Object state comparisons
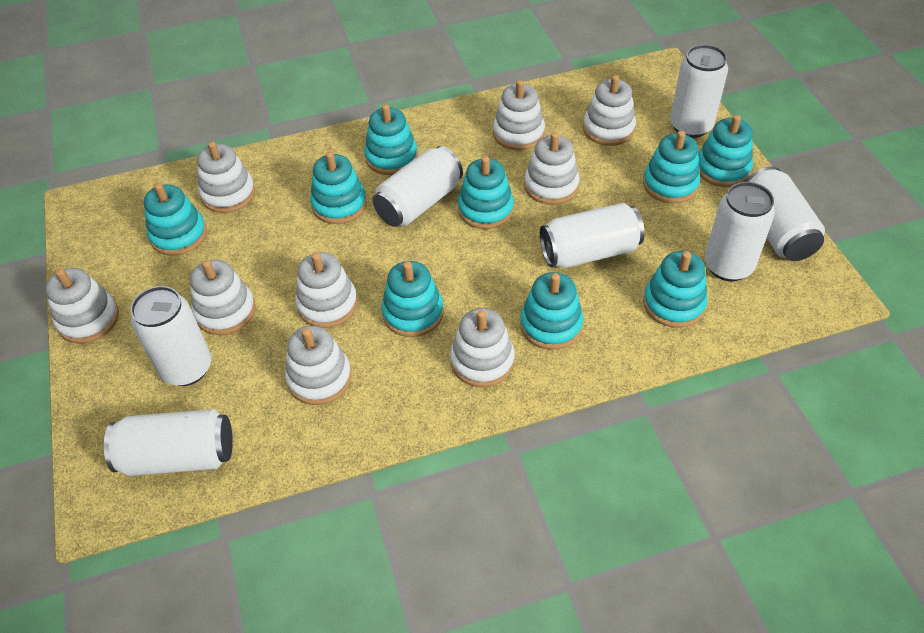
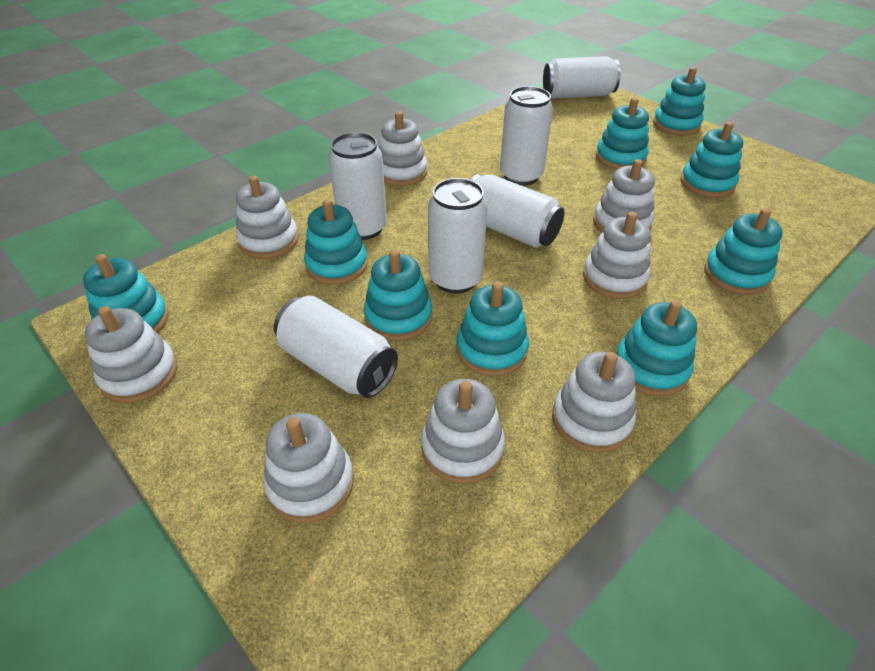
white can: 7 -> 6
white stacking toy: 9 -> 8

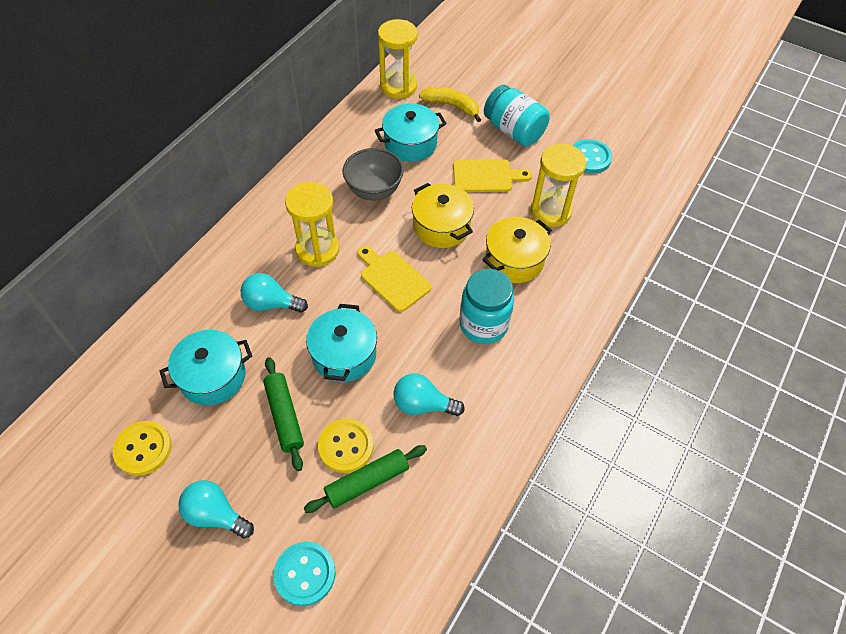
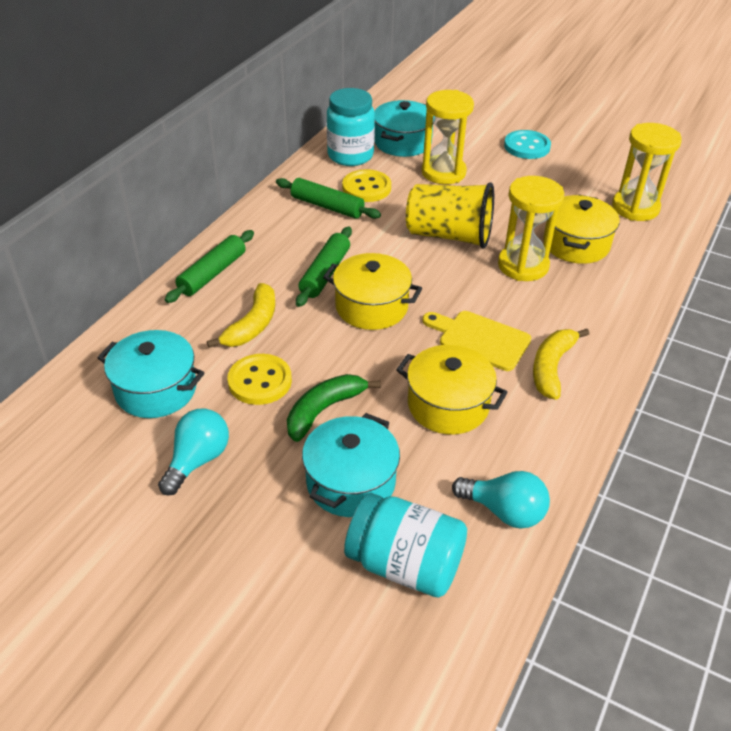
green banana: 0 -> 1
green rolling pin: 2 -> 3
grey bowl: 1 -> 0
turquoise button: 2 -> 1
turquoise light bulb: 3 -> 2
yellow banana: 1 -> 2
yellow cup: 0 -> 1
yellow cutting board: 2 -> 1
yellow pot: 2 -> 3

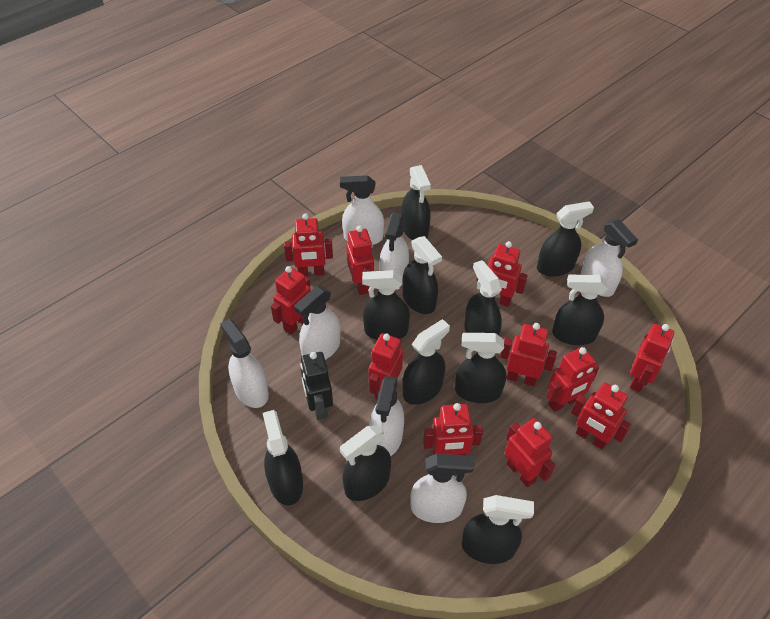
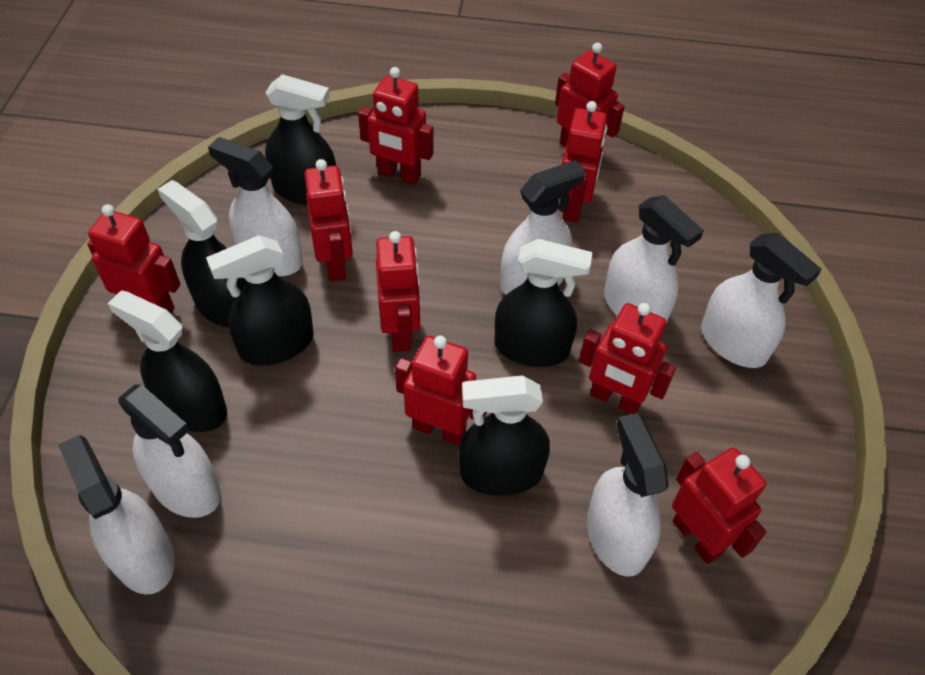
black robot: 1 -> 0
black spray bottle: 11 -> 6
red robot: 11 -> 9

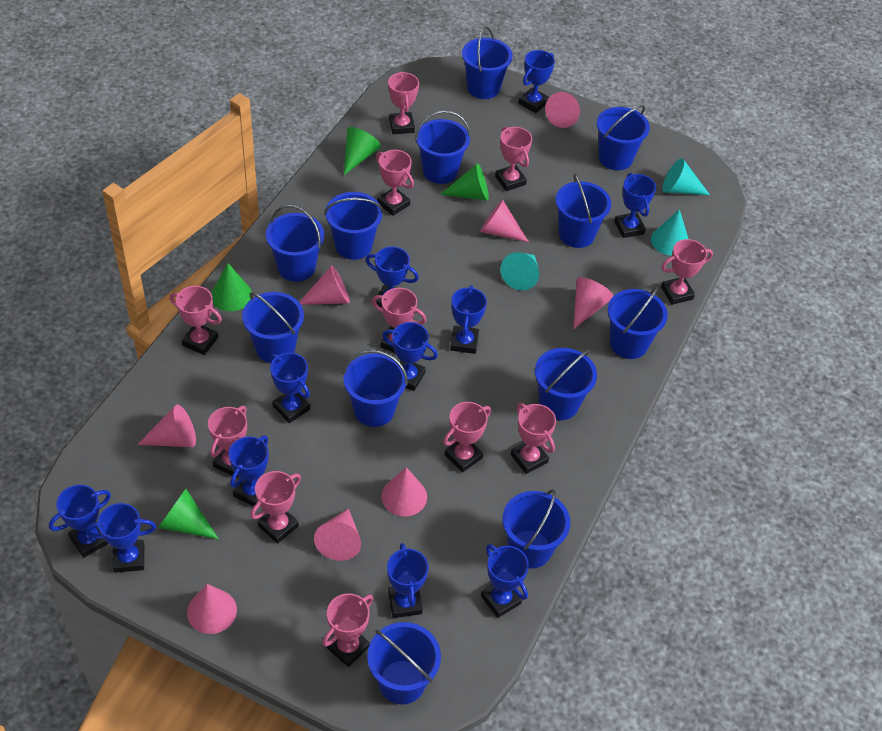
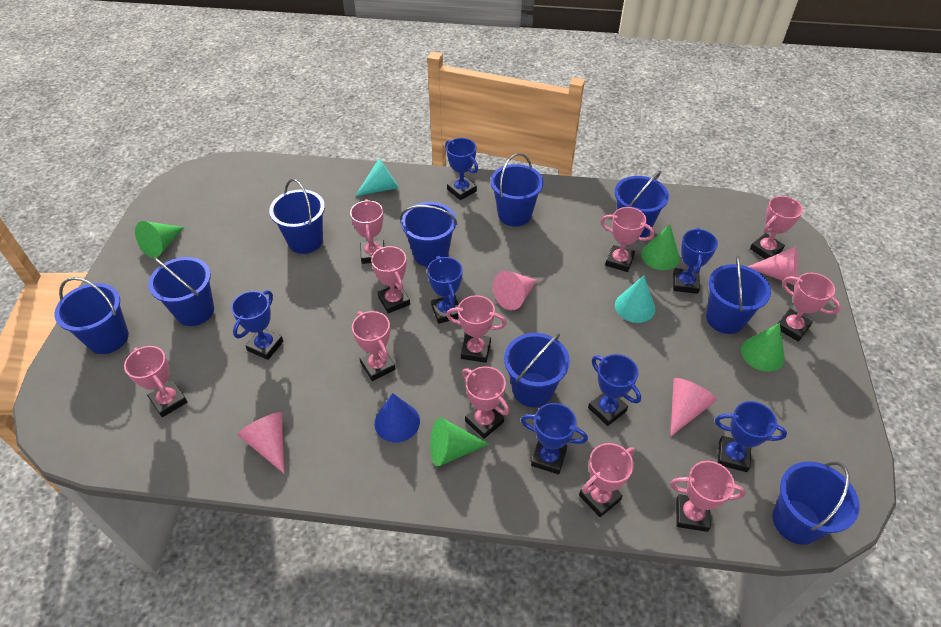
blue bucket: 12 -> 9
blue cone: 0 -> 1
blue trophy: 11 -> 7
pink cone: 8 -> 4
turquoise cone: 3 -> 2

→ TASK OBJECTIVE: Output a verbatim copy of the entries and skip the pictures.

→ RESPONSE TO THE TASK:
white can: 7 -> 6
white stacking toy: 9 -> 8

green banana: 0 -> 1
green rolling pin: 2 -> 3
grey bowl: 1 -> 0
turquoise button: 2 -> 1
turquoise light bulb: 3 -> 2
yellow banana: 1 -> 2
yellow cup: 0 -> 1
yellow cutting board: 2 -> 1
yellow pot: 2 -> 3

black robot: 1 -> 0
black spray bottle: 11 -> 6
red robot: 11 -> 9

blue bucket: 12 -> 9
blue cone: 0 -> 1
blue trophy: 11 -> 7
pink cone: 8 -> 4
turquoise cone: 3 -> 2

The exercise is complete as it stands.